▶ [EXERCISE]:
What is needed is a copy of each line in the listing below that contains "teapot".

---+---

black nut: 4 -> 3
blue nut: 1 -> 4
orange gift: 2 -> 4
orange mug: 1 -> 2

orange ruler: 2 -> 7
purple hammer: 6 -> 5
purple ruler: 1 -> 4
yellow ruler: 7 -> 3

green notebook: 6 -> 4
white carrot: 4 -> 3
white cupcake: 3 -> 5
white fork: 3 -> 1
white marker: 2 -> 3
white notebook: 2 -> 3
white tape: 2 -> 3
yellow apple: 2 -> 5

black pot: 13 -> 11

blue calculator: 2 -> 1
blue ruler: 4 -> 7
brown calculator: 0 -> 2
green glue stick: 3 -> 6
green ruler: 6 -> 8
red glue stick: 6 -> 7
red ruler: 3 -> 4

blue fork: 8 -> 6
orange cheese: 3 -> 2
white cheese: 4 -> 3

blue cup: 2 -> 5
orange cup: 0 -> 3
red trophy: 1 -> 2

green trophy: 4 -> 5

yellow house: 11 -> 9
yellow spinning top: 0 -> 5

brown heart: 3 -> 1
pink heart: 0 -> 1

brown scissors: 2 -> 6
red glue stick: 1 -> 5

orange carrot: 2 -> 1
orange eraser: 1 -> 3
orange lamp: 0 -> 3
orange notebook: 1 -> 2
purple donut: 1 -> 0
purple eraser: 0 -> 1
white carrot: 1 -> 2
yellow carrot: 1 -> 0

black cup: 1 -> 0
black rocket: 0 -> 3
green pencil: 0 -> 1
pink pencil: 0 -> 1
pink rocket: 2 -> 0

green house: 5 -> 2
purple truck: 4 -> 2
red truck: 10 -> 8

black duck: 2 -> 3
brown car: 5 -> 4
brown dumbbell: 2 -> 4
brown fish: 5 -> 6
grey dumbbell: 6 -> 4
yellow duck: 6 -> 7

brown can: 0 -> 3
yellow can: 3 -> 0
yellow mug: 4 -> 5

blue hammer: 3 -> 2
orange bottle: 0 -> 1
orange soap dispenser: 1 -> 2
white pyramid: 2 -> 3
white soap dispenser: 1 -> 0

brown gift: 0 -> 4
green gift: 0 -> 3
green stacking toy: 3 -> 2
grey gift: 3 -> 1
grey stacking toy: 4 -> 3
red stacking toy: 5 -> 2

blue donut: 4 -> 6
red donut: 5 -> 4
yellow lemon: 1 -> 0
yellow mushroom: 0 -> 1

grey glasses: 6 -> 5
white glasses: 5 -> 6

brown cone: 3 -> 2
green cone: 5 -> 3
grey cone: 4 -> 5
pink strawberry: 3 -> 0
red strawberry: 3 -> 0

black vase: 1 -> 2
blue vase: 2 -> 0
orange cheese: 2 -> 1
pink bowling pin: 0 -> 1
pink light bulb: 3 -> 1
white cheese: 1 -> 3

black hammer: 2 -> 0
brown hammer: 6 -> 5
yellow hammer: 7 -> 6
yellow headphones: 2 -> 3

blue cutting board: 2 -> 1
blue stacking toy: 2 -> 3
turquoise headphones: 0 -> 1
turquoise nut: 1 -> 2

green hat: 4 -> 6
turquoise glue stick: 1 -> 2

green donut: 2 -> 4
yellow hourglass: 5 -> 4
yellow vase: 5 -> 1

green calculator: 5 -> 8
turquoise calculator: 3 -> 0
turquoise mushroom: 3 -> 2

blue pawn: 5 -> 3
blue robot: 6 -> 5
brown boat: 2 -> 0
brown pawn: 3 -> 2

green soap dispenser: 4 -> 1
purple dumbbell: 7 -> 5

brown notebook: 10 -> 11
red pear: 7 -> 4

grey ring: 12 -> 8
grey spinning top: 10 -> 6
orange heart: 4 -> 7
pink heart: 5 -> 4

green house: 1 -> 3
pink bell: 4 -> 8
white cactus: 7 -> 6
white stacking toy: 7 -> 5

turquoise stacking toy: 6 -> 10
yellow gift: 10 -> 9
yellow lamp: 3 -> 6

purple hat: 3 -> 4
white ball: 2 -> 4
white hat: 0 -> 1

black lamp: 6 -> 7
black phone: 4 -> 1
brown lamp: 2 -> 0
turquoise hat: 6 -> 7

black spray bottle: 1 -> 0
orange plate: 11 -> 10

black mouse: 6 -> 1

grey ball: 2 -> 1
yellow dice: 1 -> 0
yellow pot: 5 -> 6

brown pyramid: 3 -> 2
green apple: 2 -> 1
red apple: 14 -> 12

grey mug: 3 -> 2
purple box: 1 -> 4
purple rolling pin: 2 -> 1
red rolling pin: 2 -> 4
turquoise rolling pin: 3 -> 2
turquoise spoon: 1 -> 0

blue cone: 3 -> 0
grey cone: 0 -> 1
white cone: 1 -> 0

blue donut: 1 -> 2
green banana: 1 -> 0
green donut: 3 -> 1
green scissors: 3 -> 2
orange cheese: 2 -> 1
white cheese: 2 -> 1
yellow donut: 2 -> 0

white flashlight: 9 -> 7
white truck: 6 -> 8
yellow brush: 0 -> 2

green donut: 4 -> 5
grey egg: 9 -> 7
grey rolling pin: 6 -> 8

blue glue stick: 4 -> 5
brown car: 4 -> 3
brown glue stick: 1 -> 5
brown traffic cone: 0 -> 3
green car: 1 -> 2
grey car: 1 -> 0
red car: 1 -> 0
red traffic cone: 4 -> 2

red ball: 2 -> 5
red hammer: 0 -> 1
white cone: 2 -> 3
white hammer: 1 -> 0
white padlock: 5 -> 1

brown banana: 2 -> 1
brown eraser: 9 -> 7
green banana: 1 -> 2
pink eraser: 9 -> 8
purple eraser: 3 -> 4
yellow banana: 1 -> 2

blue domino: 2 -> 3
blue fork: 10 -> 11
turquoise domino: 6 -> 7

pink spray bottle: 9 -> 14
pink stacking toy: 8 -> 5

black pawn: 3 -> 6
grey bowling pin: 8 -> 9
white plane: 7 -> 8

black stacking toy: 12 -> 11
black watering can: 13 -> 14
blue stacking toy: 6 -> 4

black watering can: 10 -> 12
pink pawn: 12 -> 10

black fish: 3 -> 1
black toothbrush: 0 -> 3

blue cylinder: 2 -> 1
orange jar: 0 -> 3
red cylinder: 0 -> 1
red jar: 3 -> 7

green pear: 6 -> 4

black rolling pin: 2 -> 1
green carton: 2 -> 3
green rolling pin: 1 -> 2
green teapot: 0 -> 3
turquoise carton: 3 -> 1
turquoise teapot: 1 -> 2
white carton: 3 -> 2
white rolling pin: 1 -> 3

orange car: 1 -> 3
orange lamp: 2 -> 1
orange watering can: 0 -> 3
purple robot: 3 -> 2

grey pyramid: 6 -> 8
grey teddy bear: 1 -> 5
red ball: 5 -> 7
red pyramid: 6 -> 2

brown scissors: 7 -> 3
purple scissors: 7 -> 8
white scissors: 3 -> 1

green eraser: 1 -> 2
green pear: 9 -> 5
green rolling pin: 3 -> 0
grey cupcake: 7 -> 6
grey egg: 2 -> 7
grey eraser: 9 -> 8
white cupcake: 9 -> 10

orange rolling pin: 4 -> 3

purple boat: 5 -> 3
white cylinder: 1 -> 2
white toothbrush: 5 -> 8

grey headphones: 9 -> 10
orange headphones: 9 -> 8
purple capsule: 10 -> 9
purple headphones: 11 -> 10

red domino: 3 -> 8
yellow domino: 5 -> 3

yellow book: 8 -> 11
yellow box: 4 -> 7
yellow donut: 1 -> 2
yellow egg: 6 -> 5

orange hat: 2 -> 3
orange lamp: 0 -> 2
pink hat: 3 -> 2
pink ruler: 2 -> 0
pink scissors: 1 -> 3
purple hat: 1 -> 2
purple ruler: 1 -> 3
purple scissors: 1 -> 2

---+---

▶ [ANSWER]:
green teapot: 0 -> 3
turquoise teapot: 1 -> 2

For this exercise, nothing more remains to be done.